(Records drawn from a dataset)
╔══

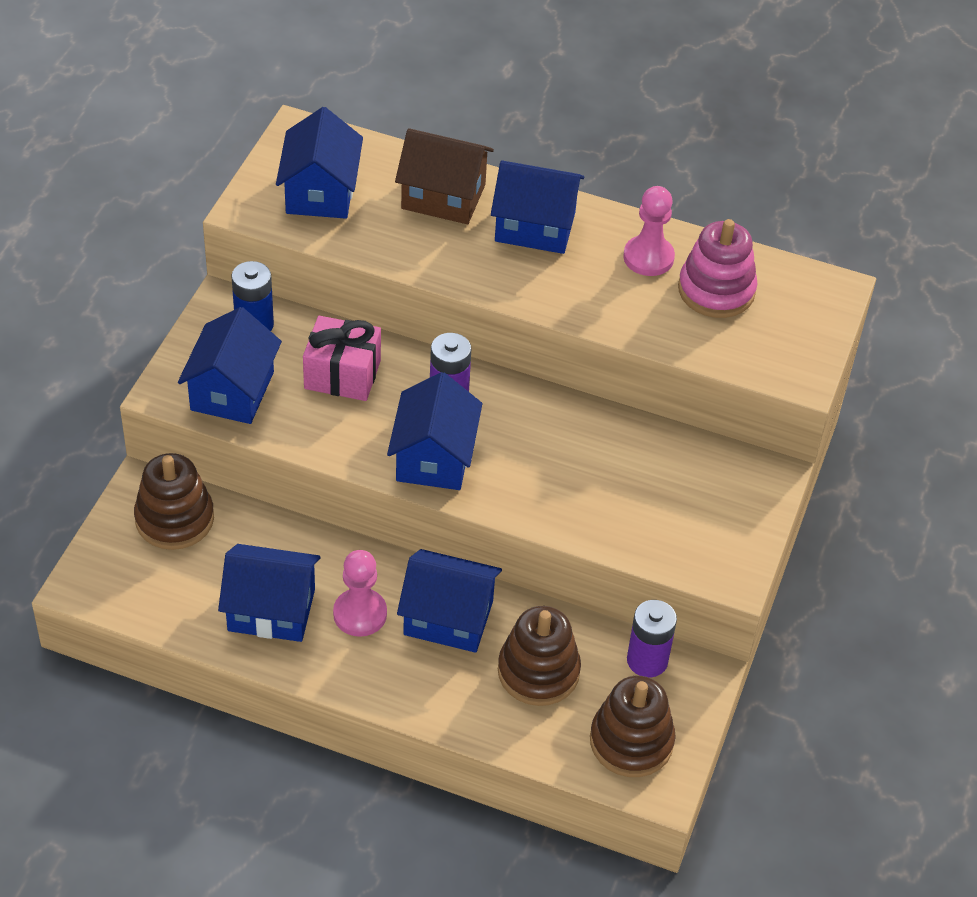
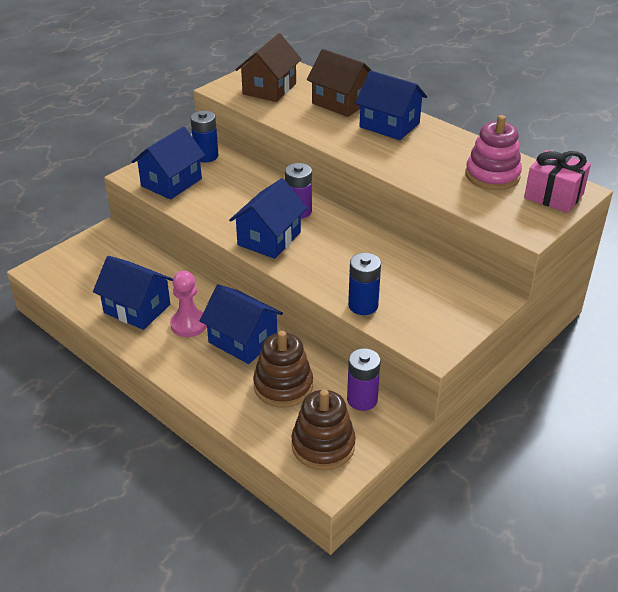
camera: 25 degrees right, 10 degrees down
(174, 519) = (114, 251): brown stacking toy -> none
(320, 192) = (269, 89): blue house -> brown house
(342, 374) = (241, 188): pink gift -> pink gift (553, 196)
(615, 534) = (363, 305): none -> blue battery
(648, 257) = (455, 152): pink pawn -> none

╚══

(What to work on) Could you reproduce every record above exactly, leaving out the pictures?

(Answer to this problem)
camera: 25 degrees right, 10 degrees down
(174, 519) = (114, 251): brown stacking toy -> none
(320, 192) = (269, 89): blue house -> brown house
(342, 374) = (241, 188): pink gift -> pink gift (553, 196)
(615, 534) = (363, 305): none -> blue battery
(648, 257) = (455, 152): pink pawn -> none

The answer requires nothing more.